Given data:
--------

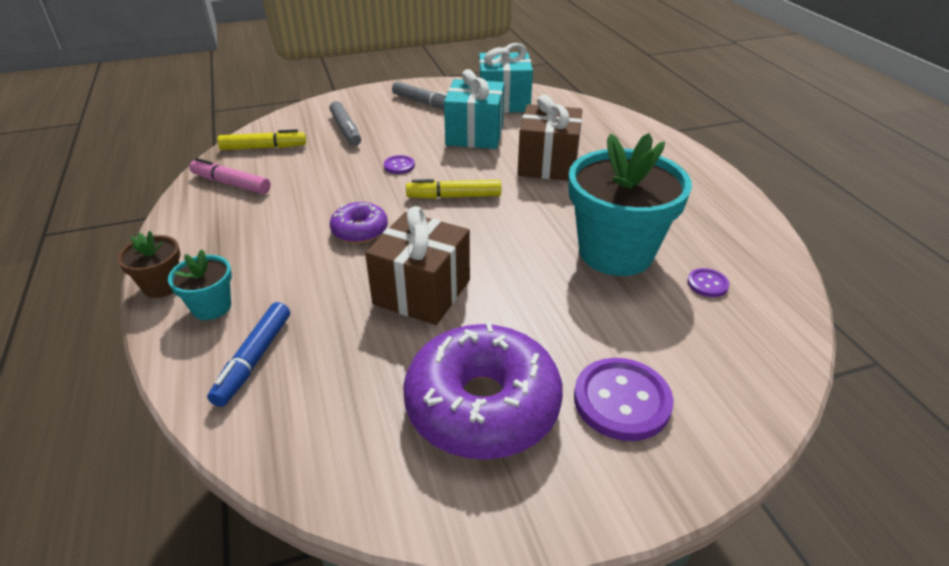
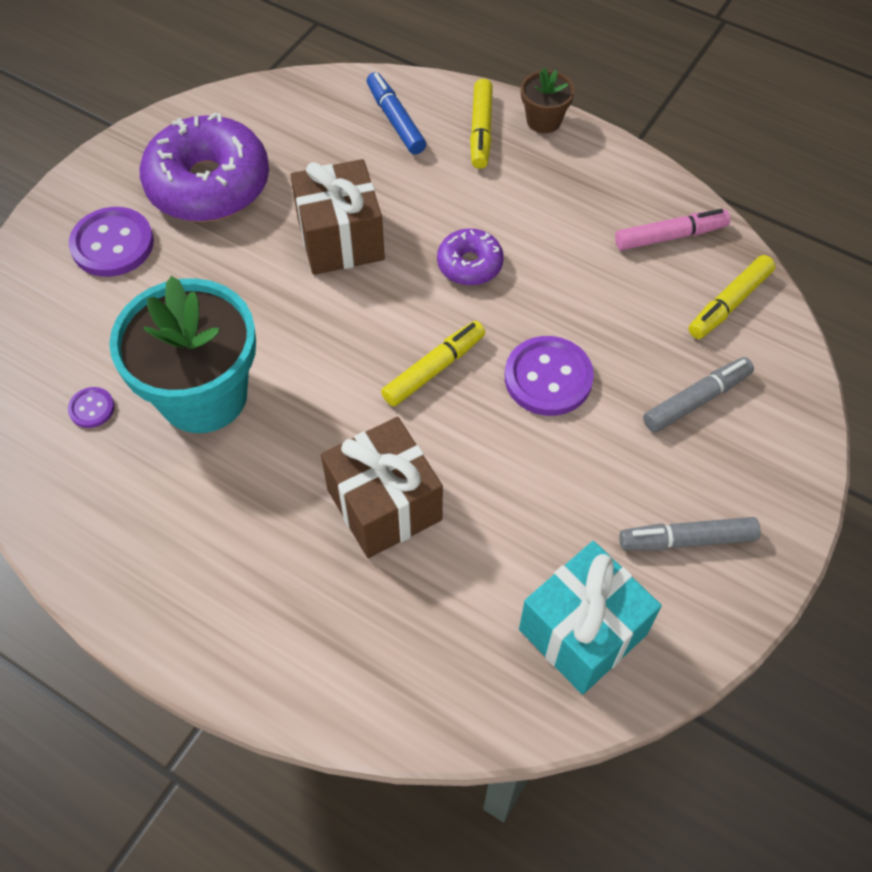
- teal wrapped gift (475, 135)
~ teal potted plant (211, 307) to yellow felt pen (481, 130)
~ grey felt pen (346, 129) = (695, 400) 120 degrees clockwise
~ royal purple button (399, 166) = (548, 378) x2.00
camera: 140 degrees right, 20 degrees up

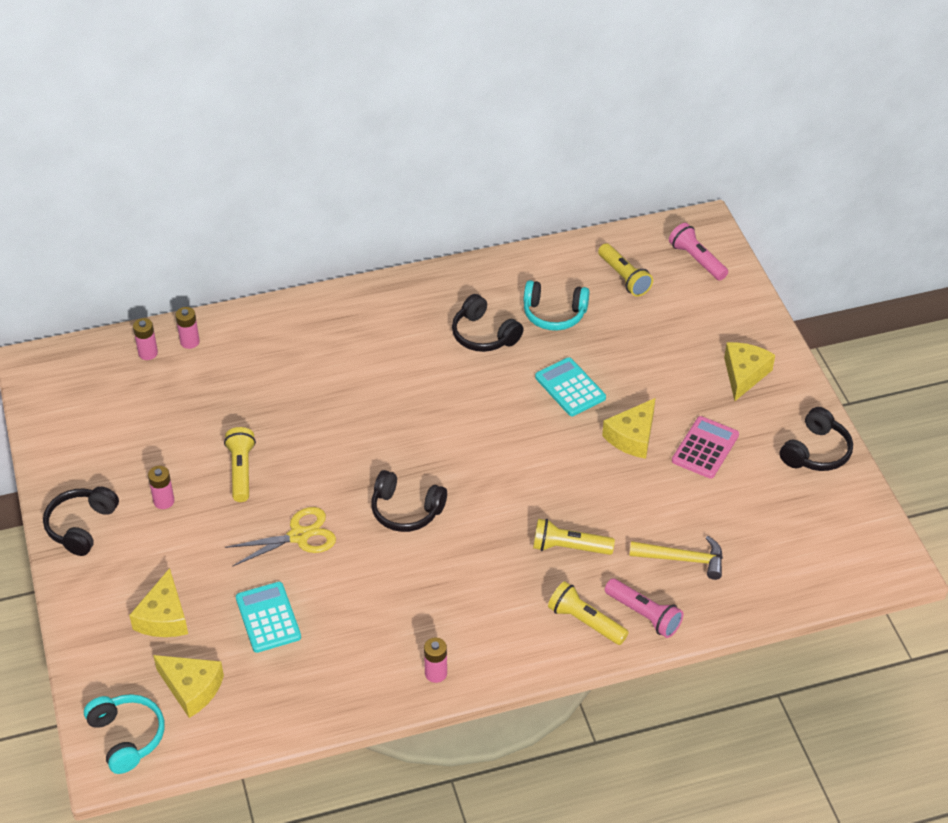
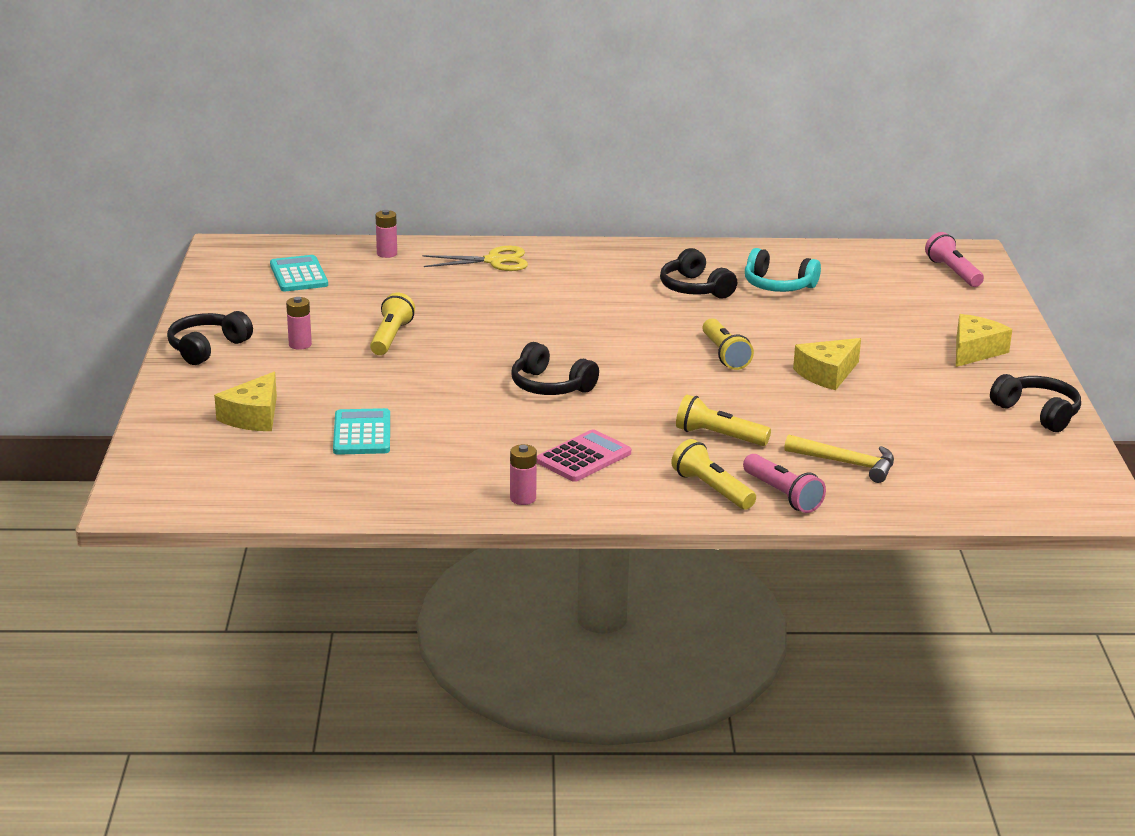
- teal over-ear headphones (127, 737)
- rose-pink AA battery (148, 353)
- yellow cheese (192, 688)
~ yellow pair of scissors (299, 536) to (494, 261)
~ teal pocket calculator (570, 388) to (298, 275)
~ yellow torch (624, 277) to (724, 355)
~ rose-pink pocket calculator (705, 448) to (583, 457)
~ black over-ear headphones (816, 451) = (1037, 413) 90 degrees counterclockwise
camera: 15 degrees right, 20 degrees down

--------

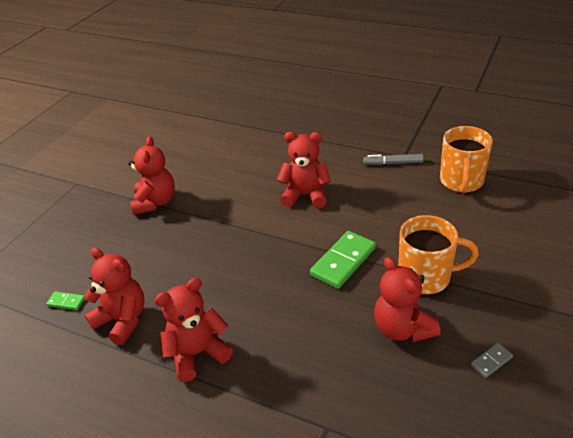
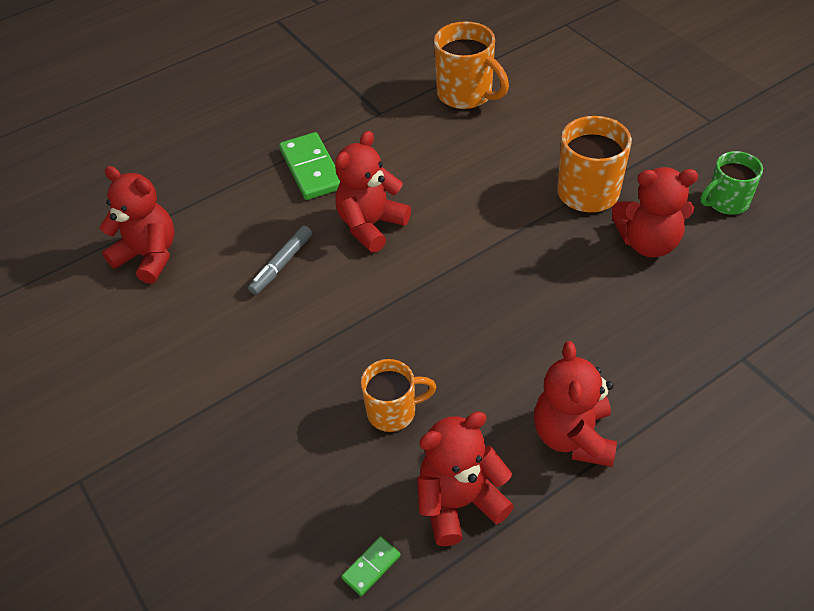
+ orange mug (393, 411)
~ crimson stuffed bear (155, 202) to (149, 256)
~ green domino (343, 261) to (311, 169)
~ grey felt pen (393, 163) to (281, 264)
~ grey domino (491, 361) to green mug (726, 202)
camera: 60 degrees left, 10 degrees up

--------

Action item: Please transcribe exactly the lines above from the line that has "120 degrees clockwise" up to and including the line that has "(548, 378) x2.00"; no other line belongs in the answer.

Problem solution:
~ grey felt pen (346, 129) = (695, 400) 120 degrees clockwise
~ royal purple button (399, 166) = (548, 378) x2.00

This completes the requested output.